**EXERCISE:**
Each line from the one holding "green semicircle: moved" to the last line below must be restated word for word, and no picture may be included.

**RECORD EXTRACTS:**

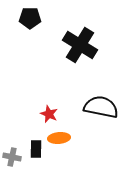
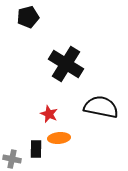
black pentagon: moved 2 px left, 1 px up; rotated 15 degrees counterclockwise
black cross: moved 14 px left, 19 px down
gray cross: moved 2 px down
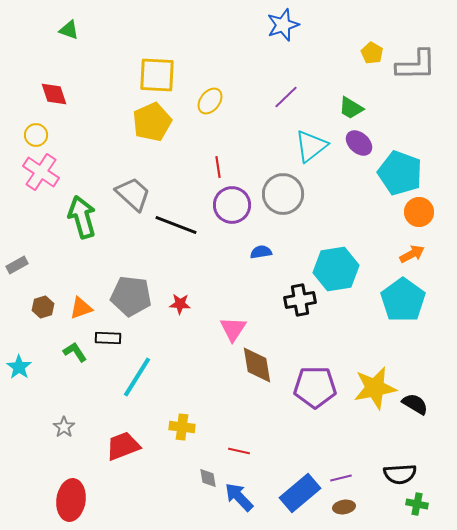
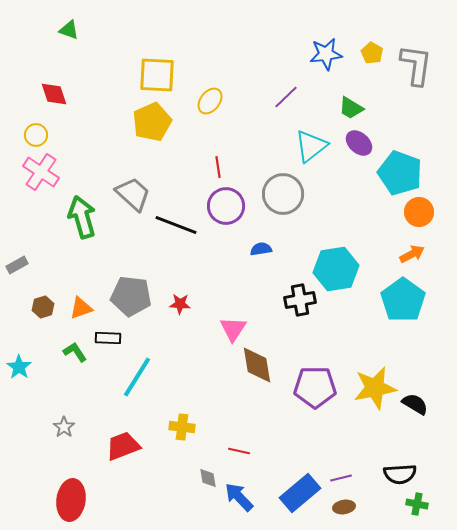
blue star at (283, 25): moved 43 px right, 29 px down; rotated 12 degrees clockwise
gray L-shape at (416, 65): rotated 81 degrees counterclockwise
purple circle at (232, 205): moved 6 px left, 1 px down
blue semicircle at (261, 252): moved 3 px up
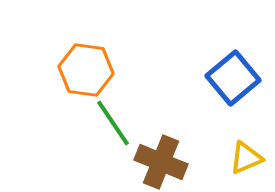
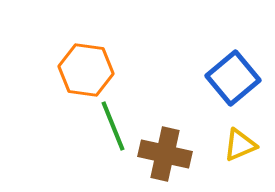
green line: moved 3 px down; rotated 12 degrees clockwise
yellow triangle: moved 6 px left, 13 px up
brown cross: moved 4 px right, 8 px up; rotated 9 degrees counterclockwise
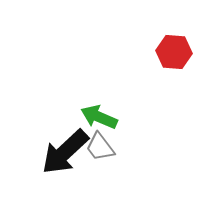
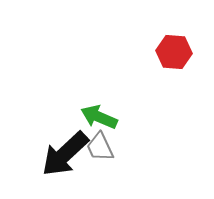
gray trapezoid: rotated 12 degrees clockwise
black arrow: moved 2 px down
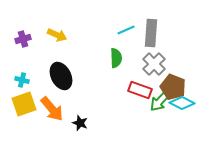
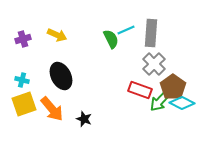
green semicircle: moved 5 px left, 19 px up; rotated 24 degrees counterclockwise
brown pentagon: rotated 15 degrees clockwise
black star: moved 4 px right, 4 px up
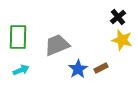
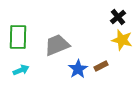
brown rectangle: moved 2 px up
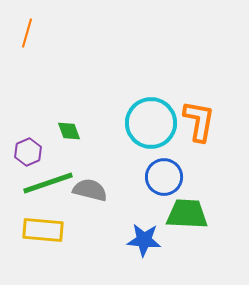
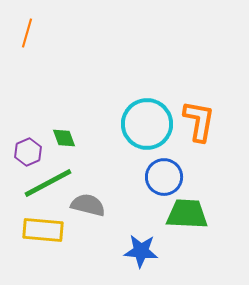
cyan circle: moved 4 px left, 1 px down
green diamond: moved 5 px left, 7 px down
green line: rotated 9 degrees counterclockwise
gray semicircle: moved 2 px left, 15 px down
blue star: moved 3 px left, 11 px down
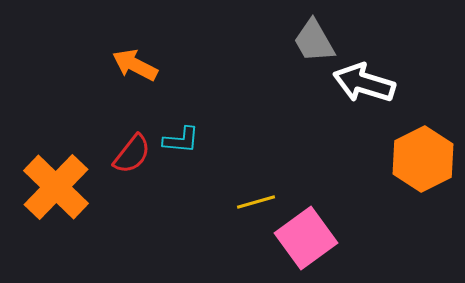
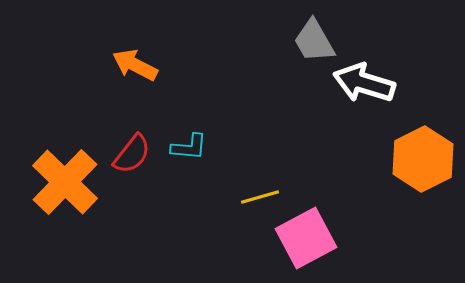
cyan L-shape: moved 8 px right, 7 px down
orange cross: moved 9 px right, 5 px up
yellow line: moved 4 px right, 5 px up
pink square: rotated 8 degrees clockwise
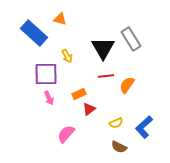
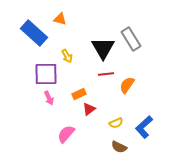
red line: moved 2 px up
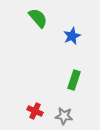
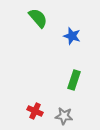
blue star: rotated 30 degrees counterclockwise
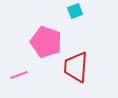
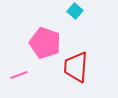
cyan square: rotated 28 degrees counterclockwise
pink pentagon: moved 1 px left, 1 px down
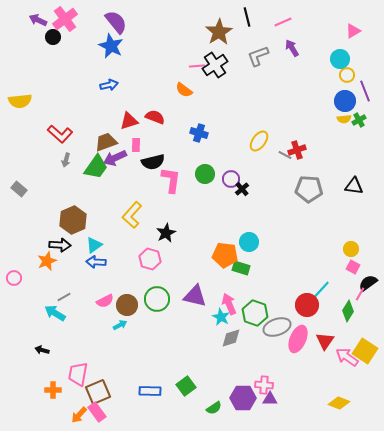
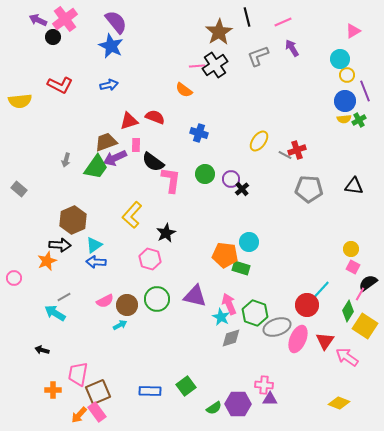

**RESPONSE TO THIS TASK:**
green semicircle: moved 5 px left, 19 px up; rotated 24 degrees counterclockwise
brown pentagon: rotated 15 degrees clockwise
black star: moved 4 px right, 4 px up
brown rectangle: moved 2 px up
cyan circle: moved 4 px left, 1 px down
green diamond: moved 5 px left, 7 px down
green line: rotated 9 degrees counterclockwise
gray semicircle: moved 2 px left, 15 px down
blue star: moved 3 px left, 11 px down
cyan L-shape: moved 8 px right, 7 px down
orange cross: moved 9 px right, 5 px up
yellow line: moved 4 px right, 5 px up
pink square: rotated 8 degrees clockwise
red line: moved 2 px up
blue star: rotated 30 degrees counterclockwise
cyan square: rotated 28 degrees counterclockwise
pink pentagon: moved 1 px left, 1 px down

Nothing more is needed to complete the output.